+++ ENTRIES PROVIDED +++

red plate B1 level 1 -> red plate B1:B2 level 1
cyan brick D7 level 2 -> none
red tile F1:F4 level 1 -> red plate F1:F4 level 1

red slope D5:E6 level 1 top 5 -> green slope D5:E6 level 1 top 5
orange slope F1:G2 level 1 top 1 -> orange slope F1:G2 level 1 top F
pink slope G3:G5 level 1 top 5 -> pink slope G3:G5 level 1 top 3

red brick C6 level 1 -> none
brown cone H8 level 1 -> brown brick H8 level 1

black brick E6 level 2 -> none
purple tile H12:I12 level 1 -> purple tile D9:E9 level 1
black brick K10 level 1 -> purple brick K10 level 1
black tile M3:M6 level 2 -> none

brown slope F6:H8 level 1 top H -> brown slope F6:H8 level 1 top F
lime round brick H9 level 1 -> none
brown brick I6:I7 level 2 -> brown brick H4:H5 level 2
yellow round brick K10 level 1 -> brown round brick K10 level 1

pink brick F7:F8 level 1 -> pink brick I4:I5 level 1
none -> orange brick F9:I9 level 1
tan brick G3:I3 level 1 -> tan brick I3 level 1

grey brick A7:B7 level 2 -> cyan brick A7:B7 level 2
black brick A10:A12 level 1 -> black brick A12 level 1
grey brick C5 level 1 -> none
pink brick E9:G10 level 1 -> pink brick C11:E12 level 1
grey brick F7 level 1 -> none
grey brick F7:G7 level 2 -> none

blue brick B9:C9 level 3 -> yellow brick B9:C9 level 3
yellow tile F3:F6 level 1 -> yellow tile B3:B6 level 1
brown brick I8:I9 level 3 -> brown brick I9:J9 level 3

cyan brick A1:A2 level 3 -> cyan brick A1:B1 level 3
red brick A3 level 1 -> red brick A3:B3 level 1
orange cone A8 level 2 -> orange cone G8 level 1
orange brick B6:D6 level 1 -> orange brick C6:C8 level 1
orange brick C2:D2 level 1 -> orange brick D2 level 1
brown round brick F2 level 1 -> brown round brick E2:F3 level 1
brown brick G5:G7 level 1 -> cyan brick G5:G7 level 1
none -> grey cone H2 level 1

+++

▶ **YOUR TASK**: Your answer must be the lines above from the one containing "grey brick F7:G7 level 2 -> none" to the one containing "red brick A3 level", both included, restated word for word.

▶ **ANSWER**:
grey brick F7:G7 level 2 -> none

blue brick B9:C9 level 3 -> yellow brick B9:C9 level 3
yellow tile F3:F6 level 1 -> yellow tile B3:B6 level 1
brown brick I8:I9 level 3 -> brown brick I9:J9 level 3

cyan brick A1:A2 level 3 -> cyan brick A1:B1 level 3
red brick A3 level 1 -> red brick A3:B3 level 1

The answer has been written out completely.